YOUR OBJECTIVE: Only the lines that hold the word "brown" are wanted from this listing.

RECORDS PROVIDED:
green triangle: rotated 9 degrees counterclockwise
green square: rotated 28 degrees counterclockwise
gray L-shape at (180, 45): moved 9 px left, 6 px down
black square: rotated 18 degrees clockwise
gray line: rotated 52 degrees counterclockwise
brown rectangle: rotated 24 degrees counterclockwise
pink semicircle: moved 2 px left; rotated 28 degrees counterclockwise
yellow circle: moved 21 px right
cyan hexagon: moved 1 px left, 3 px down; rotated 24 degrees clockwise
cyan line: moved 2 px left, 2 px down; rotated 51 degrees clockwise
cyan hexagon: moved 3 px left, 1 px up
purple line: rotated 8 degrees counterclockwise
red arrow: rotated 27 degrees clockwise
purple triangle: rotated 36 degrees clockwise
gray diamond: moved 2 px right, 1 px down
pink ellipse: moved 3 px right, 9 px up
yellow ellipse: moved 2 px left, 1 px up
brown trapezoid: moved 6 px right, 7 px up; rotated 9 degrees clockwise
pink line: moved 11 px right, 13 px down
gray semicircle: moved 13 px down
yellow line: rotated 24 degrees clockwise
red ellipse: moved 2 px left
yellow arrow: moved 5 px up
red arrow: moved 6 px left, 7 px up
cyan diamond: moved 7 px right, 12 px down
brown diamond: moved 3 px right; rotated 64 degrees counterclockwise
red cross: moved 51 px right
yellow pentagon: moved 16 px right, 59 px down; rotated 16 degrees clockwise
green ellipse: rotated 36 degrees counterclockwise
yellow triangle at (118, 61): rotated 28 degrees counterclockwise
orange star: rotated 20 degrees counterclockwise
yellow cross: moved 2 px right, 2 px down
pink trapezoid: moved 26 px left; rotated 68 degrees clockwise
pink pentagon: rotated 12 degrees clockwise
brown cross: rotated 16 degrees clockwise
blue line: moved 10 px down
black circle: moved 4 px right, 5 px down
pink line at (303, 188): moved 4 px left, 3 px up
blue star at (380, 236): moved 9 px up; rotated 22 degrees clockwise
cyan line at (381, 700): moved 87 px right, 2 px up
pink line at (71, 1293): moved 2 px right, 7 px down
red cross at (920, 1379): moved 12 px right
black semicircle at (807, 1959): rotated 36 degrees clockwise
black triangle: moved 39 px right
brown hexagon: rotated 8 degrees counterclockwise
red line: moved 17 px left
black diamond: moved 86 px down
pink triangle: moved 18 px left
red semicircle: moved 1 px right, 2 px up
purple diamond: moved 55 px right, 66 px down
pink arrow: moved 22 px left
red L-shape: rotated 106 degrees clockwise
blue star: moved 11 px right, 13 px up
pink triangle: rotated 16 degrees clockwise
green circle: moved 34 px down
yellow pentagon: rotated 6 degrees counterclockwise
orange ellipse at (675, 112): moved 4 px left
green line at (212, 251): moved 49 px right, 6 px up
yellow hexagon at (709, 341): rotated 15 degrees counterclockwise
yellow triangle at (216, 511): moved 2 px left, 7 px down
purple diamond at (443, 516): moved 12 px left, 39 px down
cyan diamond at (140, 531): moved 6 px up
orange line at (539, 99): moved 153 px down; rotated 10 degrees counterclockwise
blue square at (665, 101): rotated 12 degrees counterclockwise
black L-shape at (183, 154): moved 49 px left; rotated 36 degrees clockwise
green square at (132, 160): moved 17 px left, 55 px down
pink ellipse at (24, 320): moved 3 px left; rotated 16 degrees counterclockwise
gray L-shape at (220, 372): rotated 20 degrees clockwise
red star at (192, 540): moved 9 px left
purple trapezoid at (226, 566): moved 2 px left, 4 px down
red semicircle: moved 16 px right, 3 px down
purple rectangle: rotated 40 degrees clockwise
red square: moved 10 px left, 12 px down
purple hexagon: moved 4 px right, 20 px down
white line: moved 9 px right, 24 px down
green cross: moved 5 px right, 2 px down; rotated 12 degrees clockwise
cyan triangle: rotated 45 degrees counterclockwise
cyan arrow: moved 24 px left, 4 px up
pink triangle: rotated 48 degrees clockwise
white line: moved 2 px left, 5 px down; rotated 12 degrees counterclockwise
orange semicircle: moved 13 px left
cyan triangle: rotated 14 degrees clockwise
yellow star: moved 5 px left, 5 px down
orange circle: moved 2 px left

ANSWER:
brown rectangle: rotated 24 degrees counterclockwise
brown trapezoid: moved 6 px right, 7 px up; rotated 9 degrees clockwise
brown diamond: moved 3 px right; rotated 64 degrees counterclockwise
brown cross: rotated 16 degrees clockwise
brown hexagon: rotated 8 degrees counterclockwise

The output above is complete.